Copy every line of the listing below word for word, leaving nothing out and changing nothing.

------ STORED RECORDS

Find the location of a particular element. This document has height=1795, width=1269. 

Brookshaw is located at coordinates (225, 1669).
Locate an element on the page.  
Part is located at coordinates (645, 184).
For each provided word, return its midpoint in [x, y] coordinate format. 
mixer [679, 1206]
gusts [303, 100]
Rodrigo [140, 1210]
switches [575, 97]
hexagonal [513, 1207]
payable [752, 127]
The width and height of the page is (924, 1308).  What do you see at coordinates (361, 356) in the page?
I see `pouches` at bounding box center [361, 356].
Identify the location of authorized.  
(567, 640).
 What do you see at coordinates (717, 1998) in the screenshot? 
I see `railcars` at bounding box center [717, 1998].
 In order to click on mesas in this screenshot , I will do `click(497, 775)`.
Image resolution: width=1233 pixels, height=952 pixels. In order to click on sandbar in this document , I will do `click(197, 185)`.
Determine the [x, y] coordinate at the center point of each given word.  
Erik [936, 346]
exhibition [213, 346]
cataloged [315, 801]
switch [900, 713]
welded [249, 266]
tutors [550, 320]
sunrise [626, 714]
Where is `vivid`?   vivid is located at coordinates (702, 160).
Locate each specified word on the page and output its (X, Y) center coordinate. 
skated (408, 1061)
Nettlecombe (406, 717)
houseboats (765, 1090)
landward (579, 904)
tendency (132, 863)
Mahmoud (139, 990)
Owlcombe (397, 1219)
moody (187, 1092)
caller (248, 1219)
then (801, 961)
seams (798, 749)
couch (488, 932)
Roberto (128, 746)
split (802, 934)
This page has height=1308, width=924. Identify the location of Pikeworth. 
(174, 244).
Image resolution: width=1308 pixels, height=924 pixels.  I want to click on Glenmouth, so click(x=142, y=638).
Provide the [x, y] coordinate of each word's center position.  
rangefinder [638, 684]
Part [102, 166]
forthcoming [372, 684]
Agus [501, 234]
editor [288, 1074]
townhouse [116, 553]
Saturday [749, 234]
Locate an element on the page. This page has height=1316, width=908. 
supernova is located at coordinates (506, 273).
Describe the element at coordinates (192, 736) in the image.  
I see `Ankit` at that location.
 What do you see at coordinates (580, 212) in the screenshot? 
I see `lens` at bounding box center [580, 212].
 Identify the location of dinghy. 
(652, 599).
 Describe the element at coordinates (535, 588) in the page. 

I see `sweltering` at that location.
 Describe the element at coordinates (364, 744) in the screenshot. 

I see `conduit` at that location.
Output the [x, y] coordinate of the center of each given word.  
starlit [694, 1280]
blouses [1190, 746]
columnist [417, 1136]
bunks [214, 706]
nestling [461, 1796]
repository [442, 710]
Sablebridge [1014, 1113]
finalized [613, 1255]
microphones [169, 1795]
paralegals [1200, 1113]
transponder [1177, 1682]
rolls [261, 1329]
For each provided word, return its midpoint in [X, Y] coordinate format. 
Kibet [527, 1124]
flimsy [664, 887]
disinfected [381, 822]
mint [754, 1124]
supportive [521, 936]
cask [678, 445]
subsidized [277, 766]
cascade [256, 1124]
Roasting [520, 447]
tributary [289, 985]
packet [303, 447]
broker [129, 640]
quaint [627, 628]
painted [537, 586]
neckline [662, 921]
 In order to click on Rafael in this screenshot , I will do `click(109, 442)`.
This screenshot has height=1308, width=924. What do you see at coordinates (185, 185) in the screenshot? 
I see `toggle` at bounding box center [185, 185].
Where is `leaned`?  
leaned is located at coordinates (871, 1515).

------------

FINISHED TASK >>
Find the location of a particular element. This document has height=1795, width=1269. 

Brookshaw is located at coordinates (225, 1669).
Locate an element on the page.  
Part is located at coordinates (645, 184).
For each provided word, return its midpoint in [x, y] coordinate format. 
mixer [679, 1206]
gusts [303, 100]
Rodrigo [140, 1210]
switches [575, 97]
hexagonal [513, 1207]
payable [752, 127]
The width and height of the page is (924, 1308).  What do you see at coordinates (361, 356) in the page?
I see `pouches` at bounding box center [361, 356].
Identify the location of authorized.  
(567, 640).
 What do you see at coordinates (717, 1998) in the screenshot? 
I see `railcars` at bounding box center [717, 1998].
 In order to click on mesas in this screenshot , I will do `click(497, 775)`.
Image resolution: width=1233 pixels, height=952 pixels. In order to click on sandbar in this document , I will do `click(197, 185)`.
Determine the [x, y] coordinate at the center point of each given word.  
Erik [936, 346]
exhibition [213, 346]
cataloged [315, 801]
switch [900, 713]
welded [249, 266]
tutors [550, 320]
sunrise [626, 714]
Where is `vivid`?   vivid is located at coordinates (702, 160).
Locate each specified word on the page and output its (X, Y) center coordinate. 
skated (408, 1061)
Nettlecombe (406, 717)
houseboats (765, 1090)
landward (579, 904)
tendency (132, 863)
Mahmoud (139, 990)
Owlcombe (397, 1219)
moody (187, 1092)
caller (248, 1219)
then (801, 961)
seams (798, 749)
couch (488, 932)
Roberto (128, 746)
split (802, 934)
This page has height=1308, width=924. Identify the location of Pikeworth. 
(174, 244).
Image resolution: width=1308 pixels, height=924 pixels.  I want to click on Glenmouth, so click(x=142, y=638).
Provide the [x, y] coordinate of each word's center position.  
rangefinder [638, 684]
Part [102, 166]
forthcoming [372, 684]
Agus [501, 234]
editor [288, 1074]
townhouse [116, 553]
Saturday [749, 234]
Locate an element on the page. This page has height=1316, width=908. 
supernova is located at coordinates (506, 273).
Describe the element at coordinates (192, 736) in the image.  
I see `Ankit` at that location.
 What do you see at coordinates (580, 212) in the screenshot? 
I see `lens` at bounding box center [580, 212].
 Identify the location of dinghy. 
(652, 599).
 Describe the element at coordinates (535, 588) in the page. 

I see `sweltering` at that location.
 Describe the element at coordinates (364, 744) in the screenshot. 

I see `conduit` at that location.
Output the [x, y] coordinate of the center of each given word.  
starlit [694, 1280]
blouses [1190, 746]
columnist [417, 1136]
bunks [214, 706]
nestling [461, 1796]
repository [442, 710]
Sablebridge [1014, 1113]
finalized [613, 1255]
microphones [169, 1795]
paralegals [1200, 1113]
transponder [1177, 1682]
rolls [261, 1329]
For each provided word, return its midpoint in [X, Y] coordinate format. 
Kibet [527, 1124]
flimsy [664, 887]
disinfected [381, 822]
mint [754, 1124]
supportive [521, 936]
cask [678, 445]
subsidized [277, 766]
cascade [256, 1124]
Roasting [520, 447]
tributary [289, 985]
packet [303, 447]
broker [129, 640]
quaint [627, 628]
painted [537, 586]
neckline [662, 921]
 In order to click on Rafael in this screenshot , I will do `click(109, 442)`.
This screenshot has height=1308, width=924. What do you see at coordinates (185, 185) in the screenshot? 
I see `toggle` at bounding box center [185, 185].
Where is `leaned`?  
leaned is located at coordinates (871, 1515).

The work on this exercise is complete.